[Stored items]
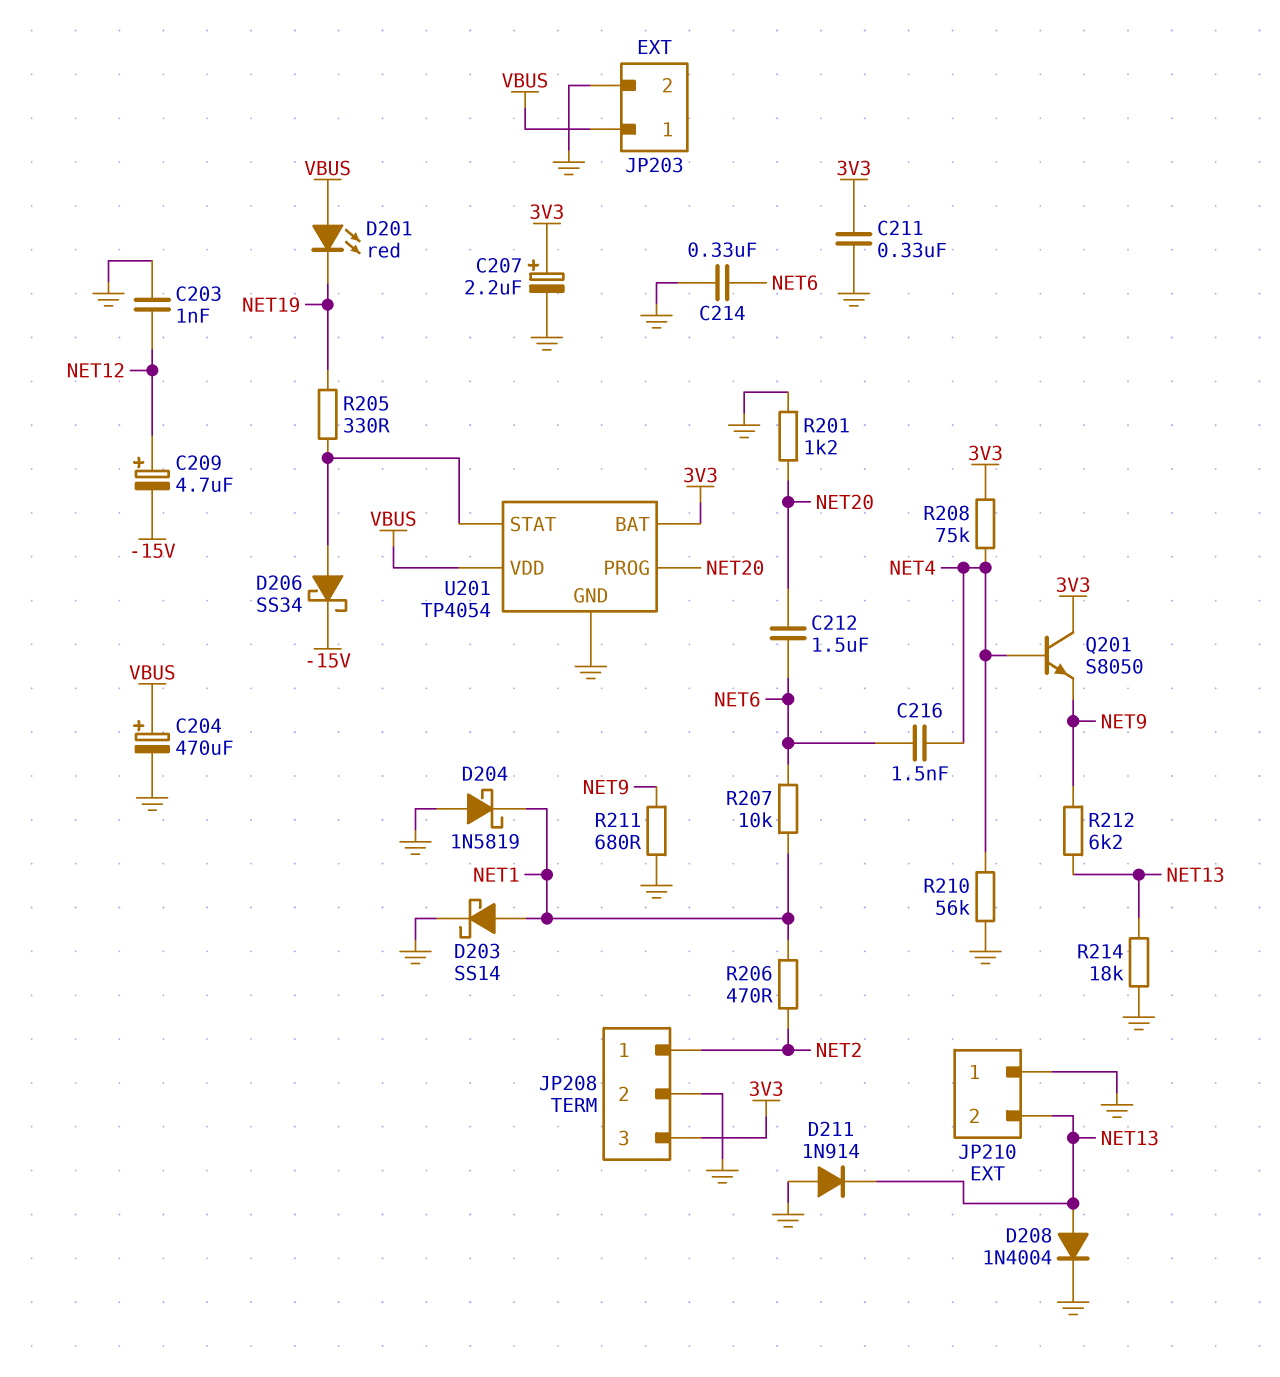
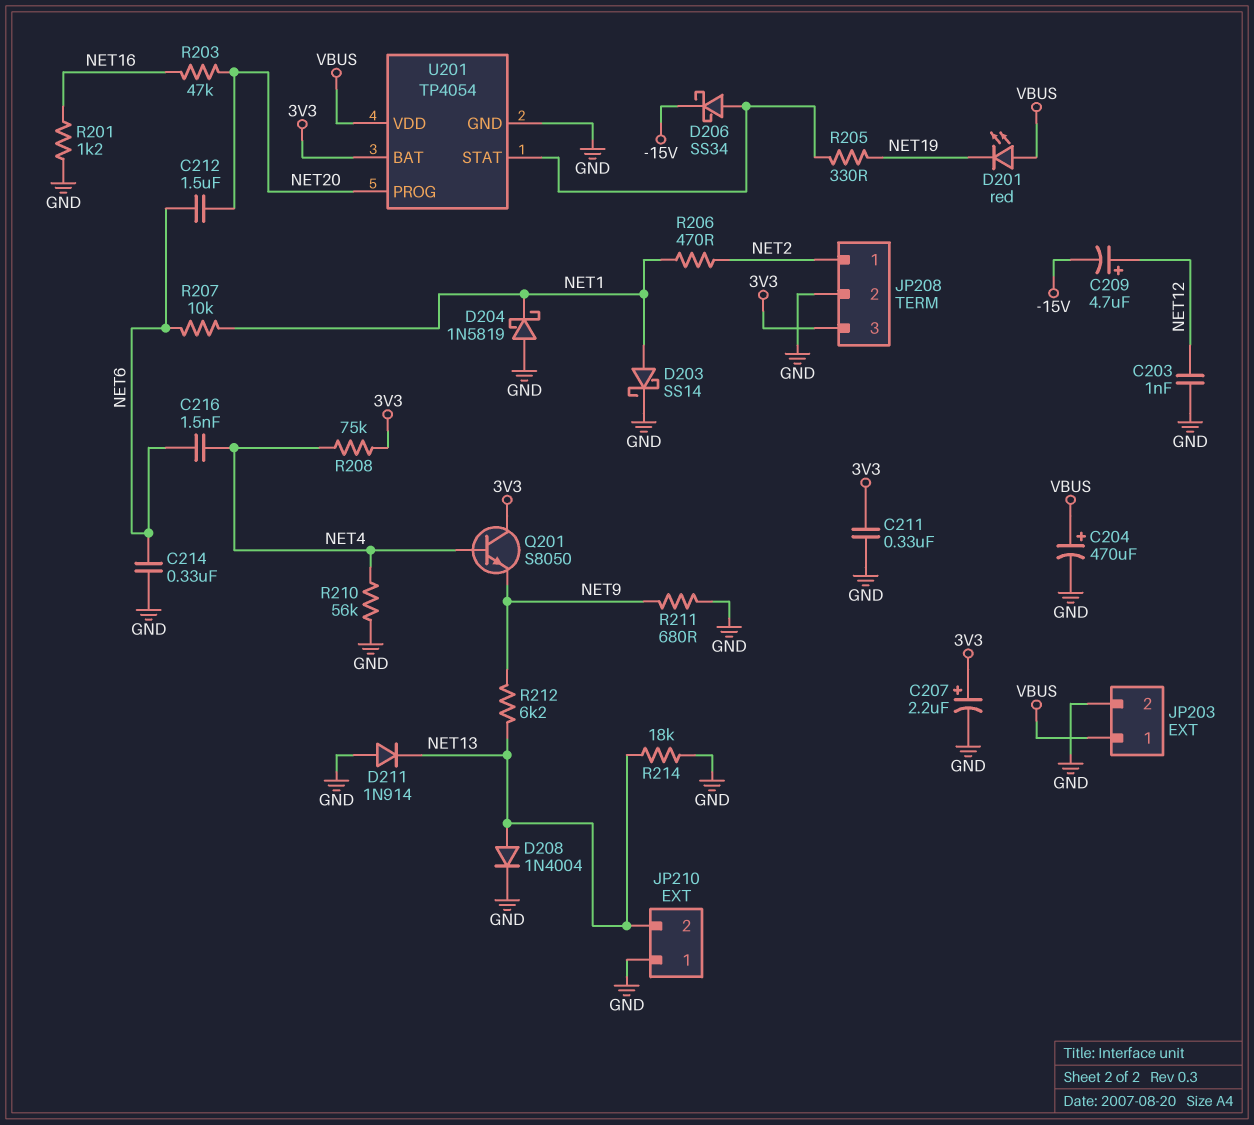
R201: 1.2k (GND, NET20) -> 1.2k (GND, NET16)
R203: none -> 47k (NET16, NET20)

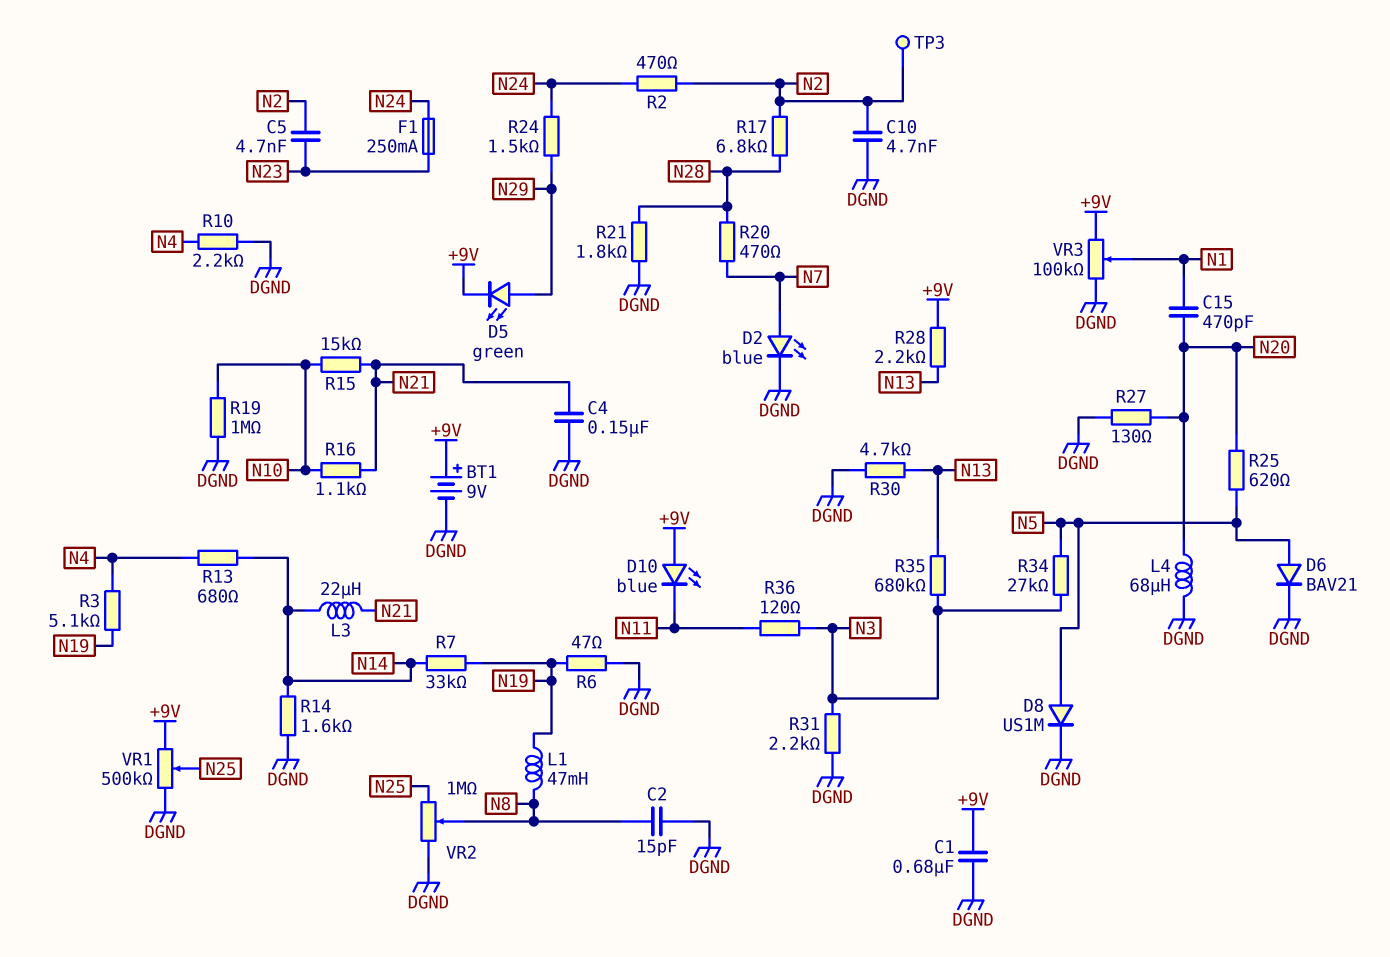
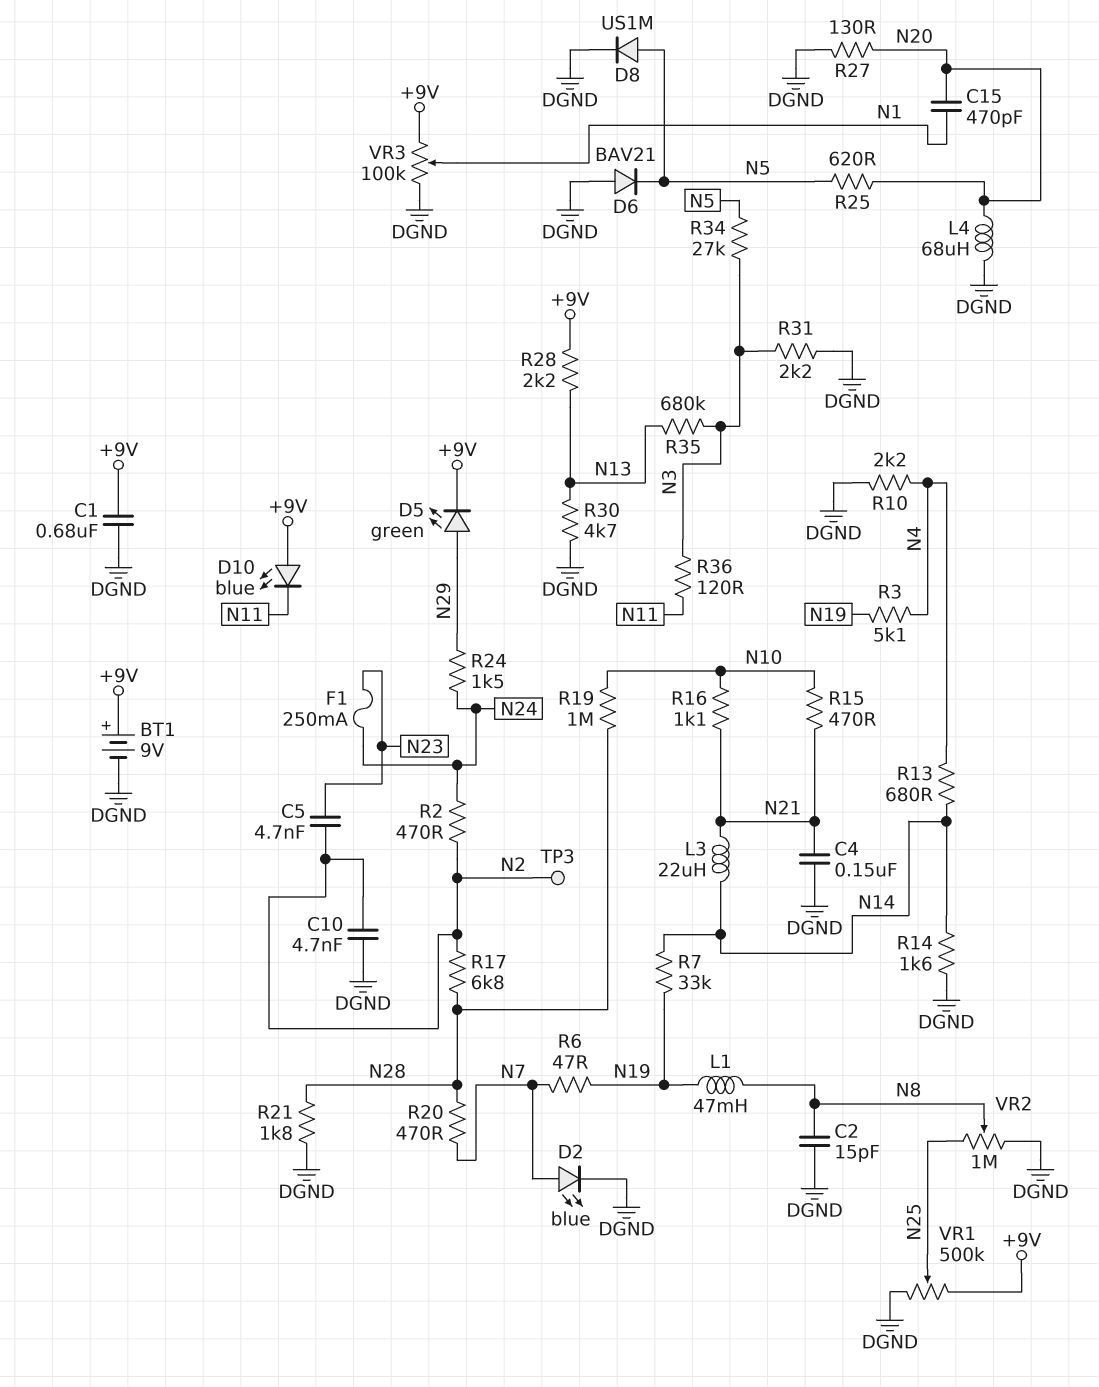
D6: diode BAV21 (A N5, K DGND) -> diode BAV21 (A DGND, K N5)
R6: 47 (DGND, N19) -> 47 (N7, N19)
R15: 15k (N10, N21) -> 470 (N10, N21)
R19: 1M (DGND, N10) -> 1M (N10, N28)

- TASK STATEMENT:
All of the data above is to be repeated exactly, with the pictures left out.

- WORKED SOLUTION:
R201: 1.2k (GND, NET20) -> 1.2k (GND, NET16)
R203: none -> 47k (NET16, NET20)

D6: diode BAV21 (A N5, K DGND) -> diode BAV21 (A DGND, K N5)
R6: 47 (DGND, N19) -> 47 (N7, N19)
R15: 15k (N10, N21) -> 470 (N10, N21)
R19: 1M (DGND, N10) -> 1M (N10, N28)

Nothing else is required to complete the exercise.